Required action
I would like the records restated word for word, without the pictures.

Records supplied

******

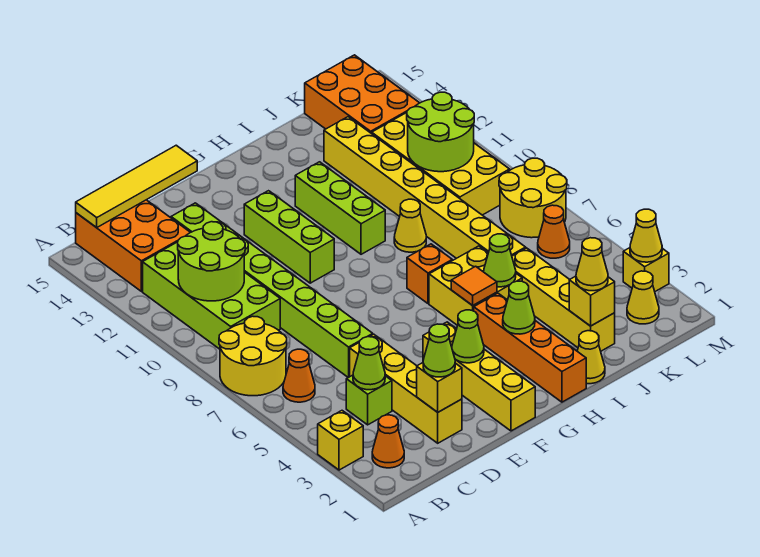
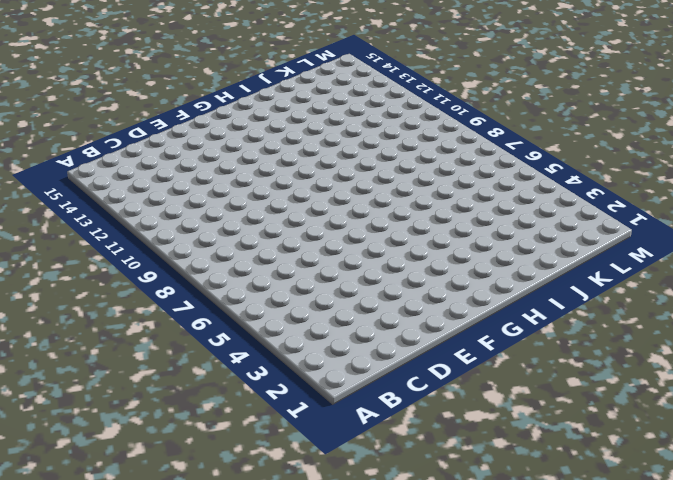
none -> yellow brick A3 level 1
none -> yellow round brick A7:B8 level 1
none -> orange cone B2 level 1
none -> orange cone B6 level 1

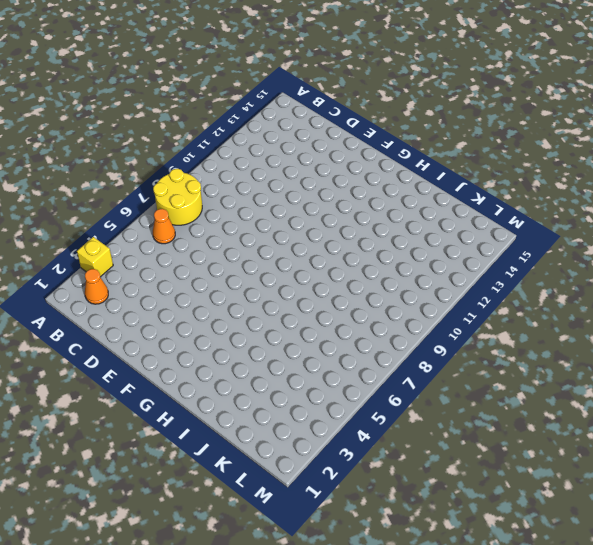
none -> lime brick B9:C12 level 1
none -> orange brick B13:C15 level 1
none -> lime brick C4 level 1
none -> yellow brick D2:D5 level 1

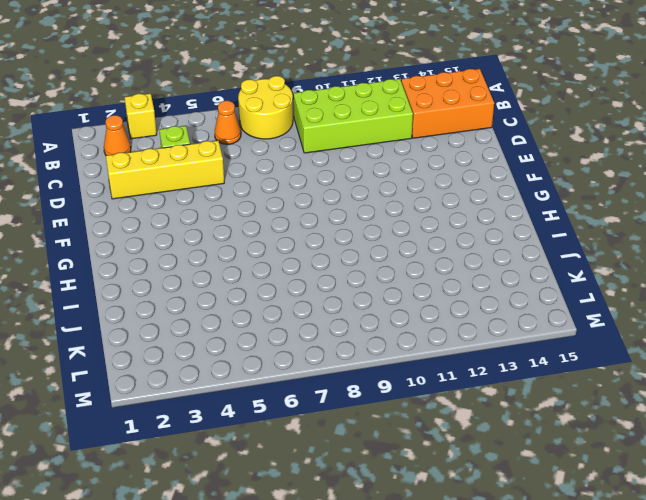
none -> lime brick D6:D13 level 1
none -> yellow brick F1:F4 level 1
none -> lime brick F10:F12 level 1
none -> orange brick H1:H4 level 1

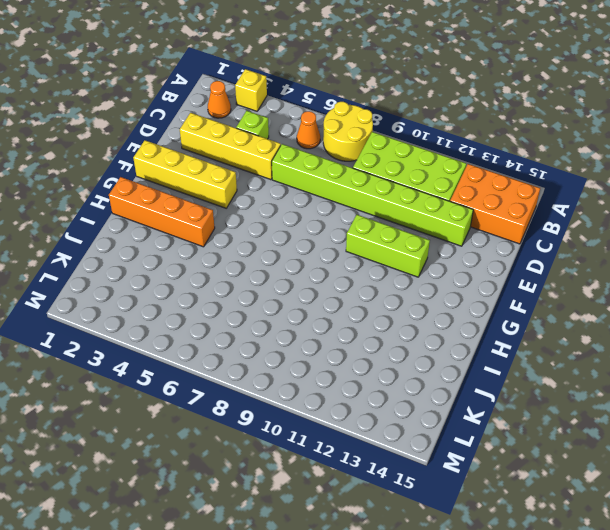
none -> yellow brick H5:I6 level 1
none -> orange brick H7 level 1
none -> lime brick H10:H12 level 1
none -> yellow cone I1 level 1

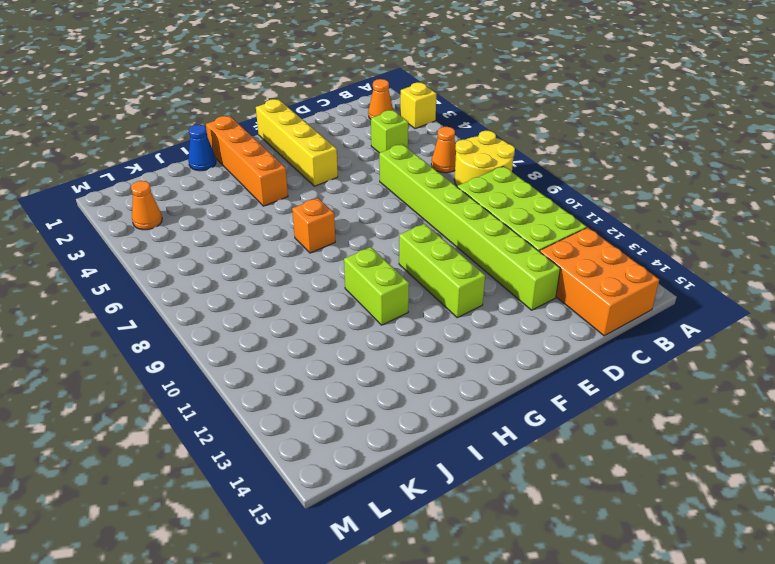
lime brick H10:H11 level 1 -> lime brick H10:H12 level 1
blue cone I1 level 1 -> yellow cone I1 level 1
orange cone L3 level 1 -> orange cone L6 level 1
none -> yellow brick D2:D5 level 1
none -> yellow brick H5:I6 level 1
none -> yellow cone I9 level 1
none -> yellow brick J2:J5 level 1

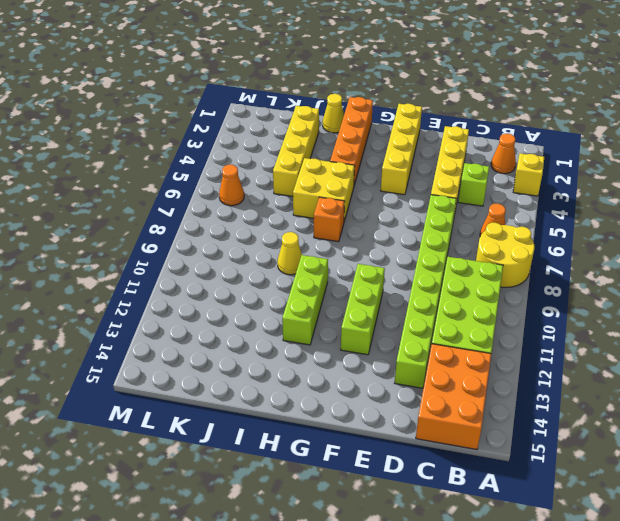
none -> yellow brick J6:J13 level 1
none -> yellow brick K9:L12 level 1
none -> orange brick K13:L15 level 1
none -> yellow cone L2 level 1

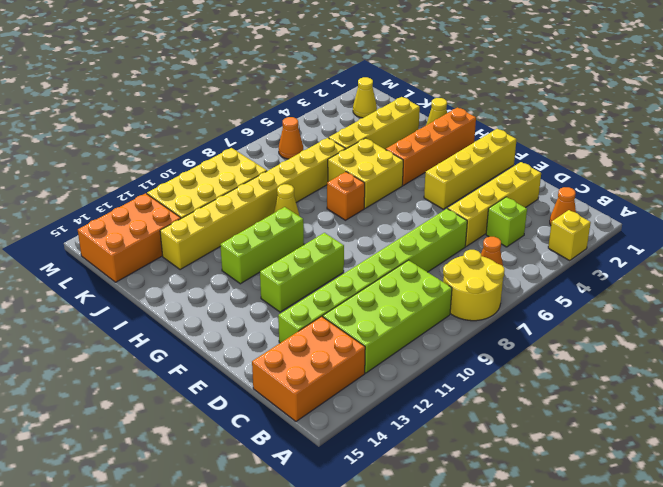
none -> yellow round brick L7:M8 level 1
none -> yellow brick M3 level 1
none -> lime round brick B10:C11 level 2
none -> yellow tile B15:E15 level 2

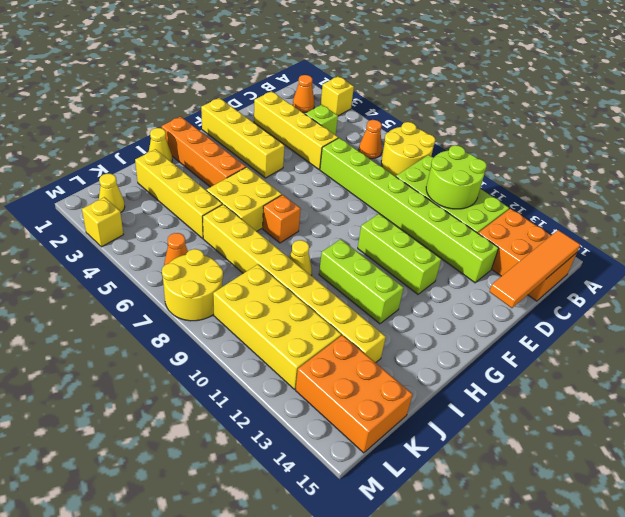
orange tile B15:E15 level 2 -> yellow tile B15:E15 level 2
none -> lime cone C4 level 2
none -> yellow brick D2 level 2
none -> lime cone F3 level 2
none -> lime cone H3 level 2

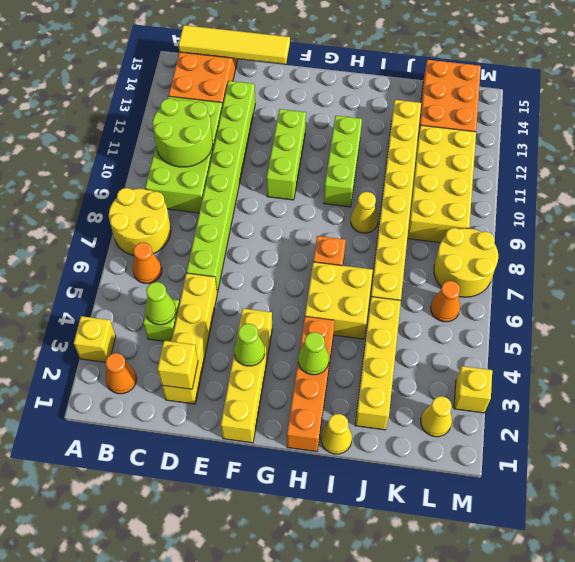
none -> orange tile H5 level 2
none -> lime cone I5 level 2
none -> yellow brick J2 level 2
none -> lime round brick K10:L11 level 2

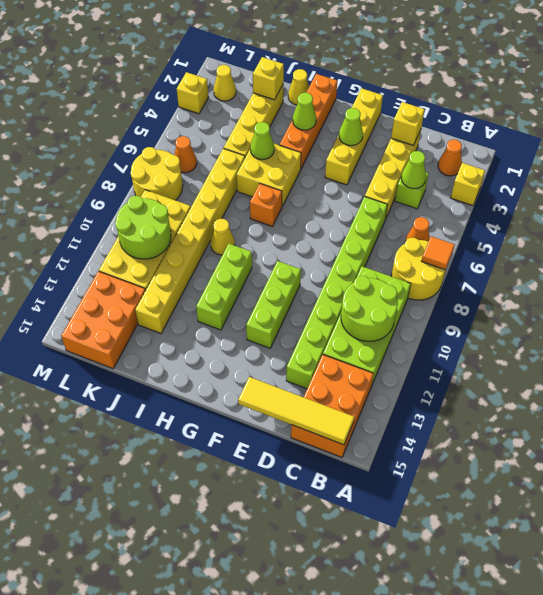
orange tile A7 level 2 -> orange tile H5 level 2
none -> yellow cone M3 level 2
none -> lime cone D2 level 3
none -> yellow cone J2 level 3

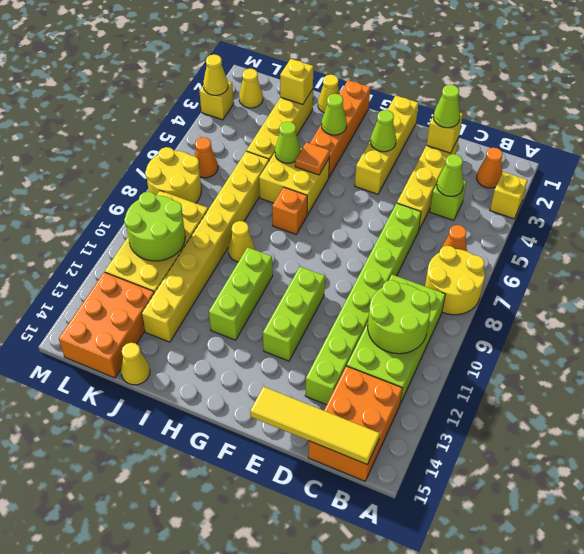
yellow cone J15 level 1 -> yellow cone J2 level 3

******

Response below
none -> yellow brick A3 level 1
none -> yellow round brick A7:B8 level 1
none -> orange cone B2 level 1
none -> orange cone B6 level 1

none -> lime brick B9:C12 level 1
none -> orange brick B13:C15 level 1
none -> lime brick C4 level 1
none -> yellow brick D2:D5 level 1

none -> lime brick D6:D13 level 1
none -> yellow brick F1:F4 level 1
none -> lime brick F10:F12 level 1
none -> orange brick H1:H4 level 1

none -> yellow brick H5:I6 level 1
none -> orange brick H7 level 1
none -> lime brick H10:H12 level 1
none -> yellow cone I1 level 1

lime brick H10:H11 level 1 -> lime brick H10:H12 level 1
blue cone I1 level 1 -> yellow cone I1 level 1
orange cone L3 level 1 -> orange cone L6 level 1
none -> yellow brick D2:D5 level 1
none -> yellow brick H5:I6 level 1
none -> yellow cone I9 level 1
none -> yellow brick J2:J5 level 1

none -> yellow brick J6:J13 level 1
none -> yellow brick K9:L12 level 1
none -> orange brick K13:L15 level 1
none -> yellow cone L2 level 1

none -> yellow round brick L7:M8 level 1
none -> yellow brick M3 level 1
none -> lime round brick B10:C11 level 2
none -> yellow tile B15:E15 level 2

orange tile B15:E15 level 2 -> yellow tile B15:E15 level 2
none -> lime cone C4 level 2
none -> yellow brick D2 level 2
none -> lime cone F3 level 2
none -> lime cone H3 level 2

none -> orange tile H5 level 2
none -> lime cone I5 level 2
none -> yellow brick J2 level 2
none -> lime round brick K10:L11 level 2

orange tile A7 level 2 -> orange tile H5 level 2
none -> yellow cone M3 level 2
none -> lime cone D2 level 3
none -> yellow cone J2 level 3

yellow cone J15 level 1 -> yellow cone J2 level 3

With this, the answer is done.